*What you have to do:*
In the listing below, find the line holding "camera: 80 degrees left, 5 degrees up" and the line holding "(446, 107) = (113, 162): turquoise". Write out those two lines and all lines between, exactly, and nothing more.

*Information supplied:*
• • • •

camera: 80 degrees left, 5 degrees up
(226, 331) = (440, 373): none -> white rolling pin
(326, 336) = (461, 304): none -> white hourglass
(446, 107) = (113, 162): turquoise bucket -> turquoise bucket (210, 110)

• • • •

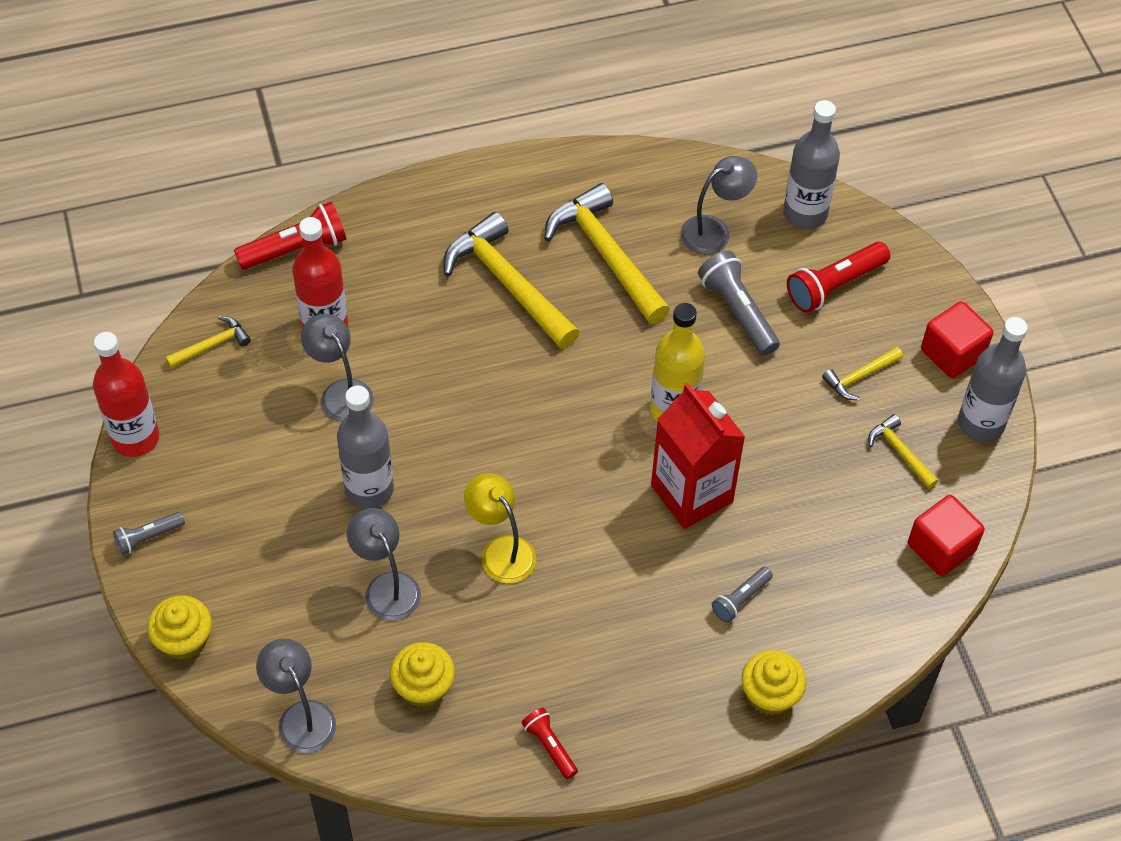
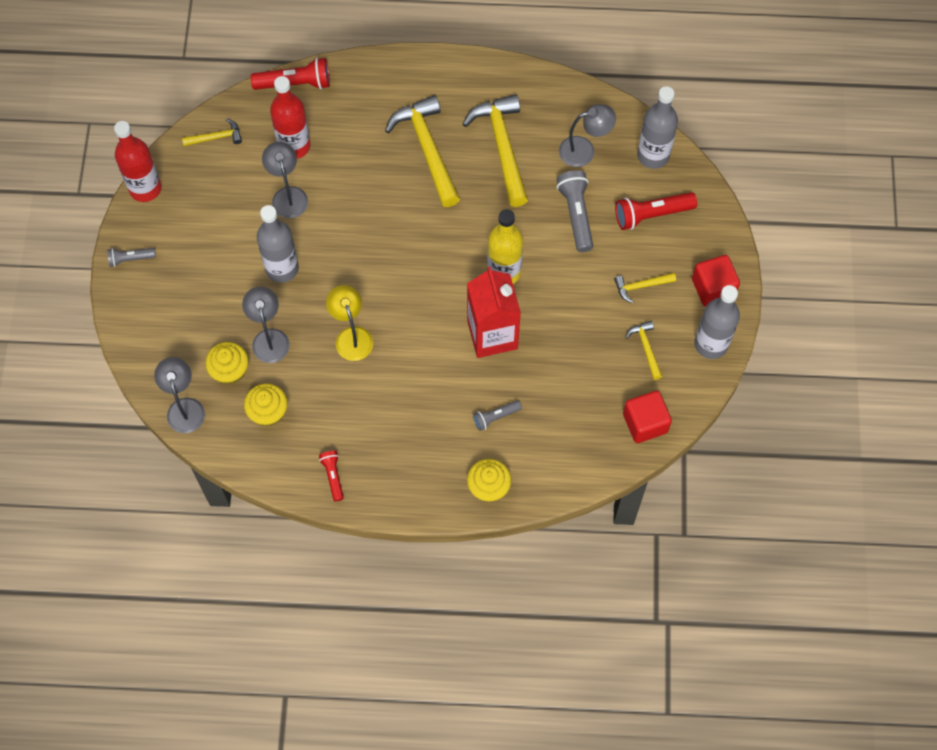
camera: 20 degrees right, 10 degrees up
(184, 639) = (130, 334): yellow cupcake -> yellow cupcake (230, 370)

• • • •

*Output of the task:*
camera: 80 degrees left, 5 degrees up
(226, 331) = (440, 373): none -> white rolling pin
(326, 336) = (461, 304): none -> white hourglass
(446, 107) = (113, 162): turquoise bucket -> turquoise bucket (210, 110)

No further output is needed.